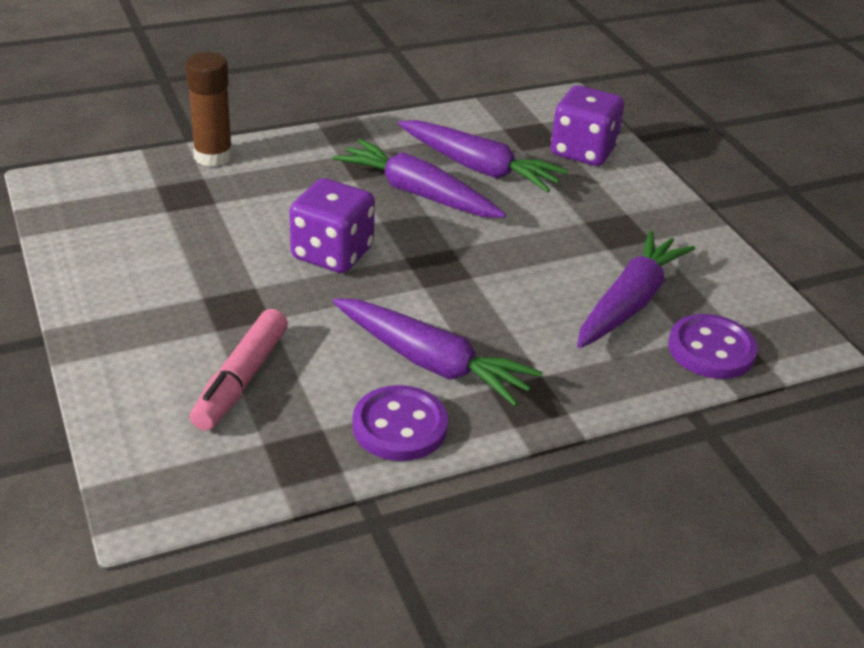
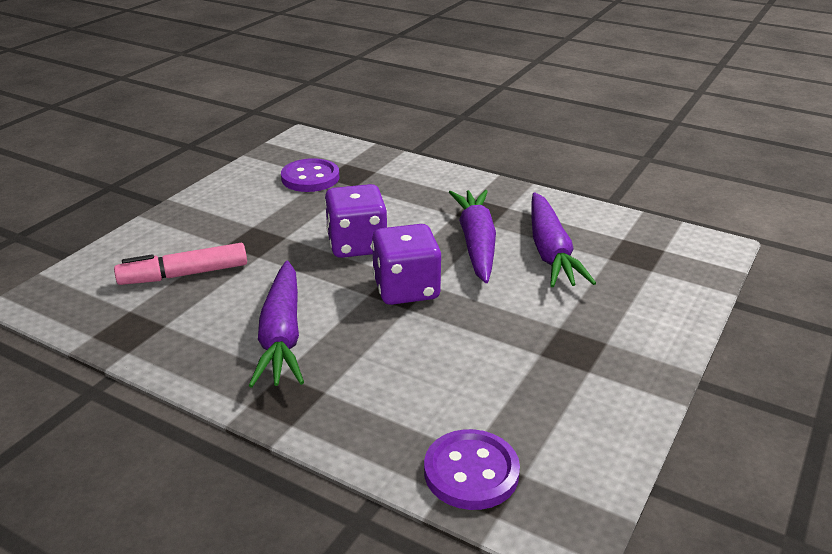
camera: 55 degrees right, 5 degrees down
(213, 156) = (402, 163): brown glue stick -> none
(399, 426) = (195, 353): purple button -> purple button (310, 178)
(583, 151) = (658, 284): purple dice -> purple dice (406, 289)
(629, 302) = (478, 396): purple carrot -> none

****

• **What this task involves**
Reproduce every line above as written, skipping pictures.

• **Your response**
camera: 55 degrees right, 5 degrees down
(213, 156) = (402, 163): brown glue stick -> none
(399, 426) = (195, 353): purple button -> purple button (310, 178)
(583, 151) = (658, 284): purple dice -> purple dice (406, 289)
(629, 302) = (478, 396): purple carrot -> none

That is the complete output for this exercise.